• GIVEN MATERIAL:
# # # # #

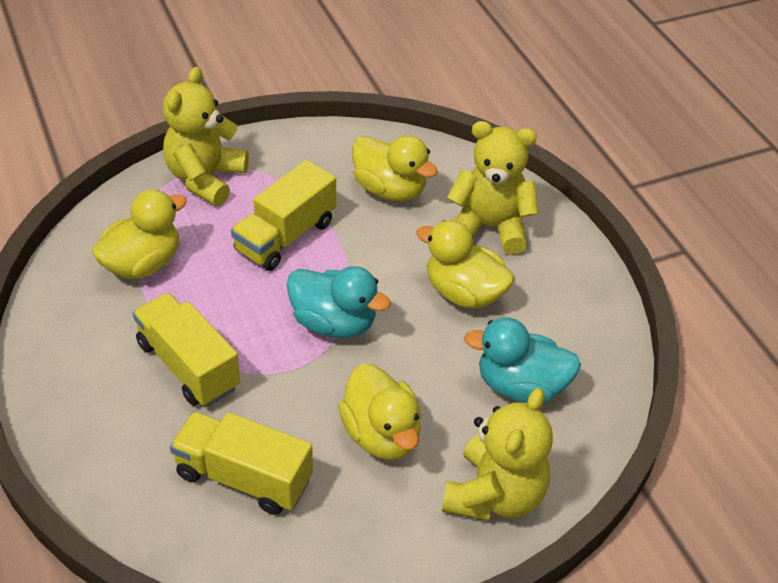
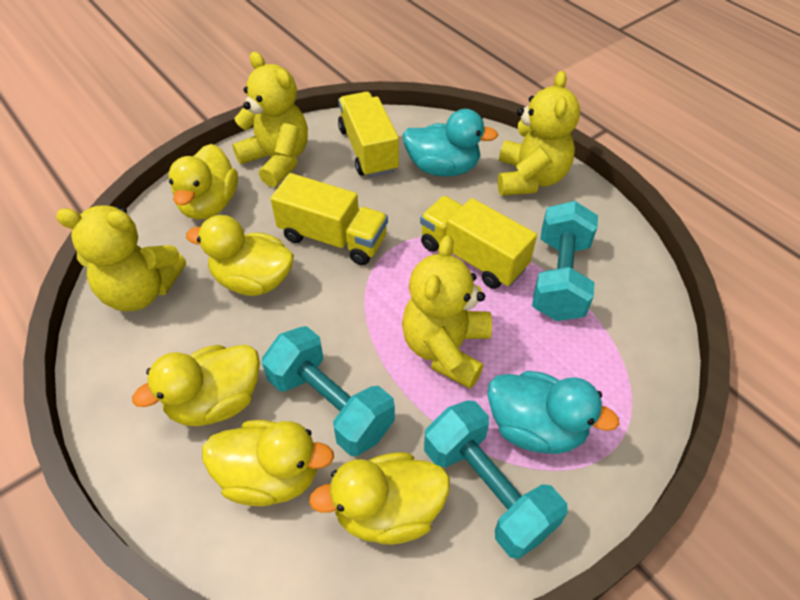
turquoise dumbbell: 0 -> 3
yellow duck: 4 -> 5
yellow teddy bear: 3 -> 4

# # # # #

• EXERCISE PROMPT:
All of the material above must be given again verbatim, except for the pictures.

• RESPONSE TO THE TASK:
turquoise dumbbell: 0 -> 3
yellow duck: 4 -> 5
yellow teddy bear: 3 -> 4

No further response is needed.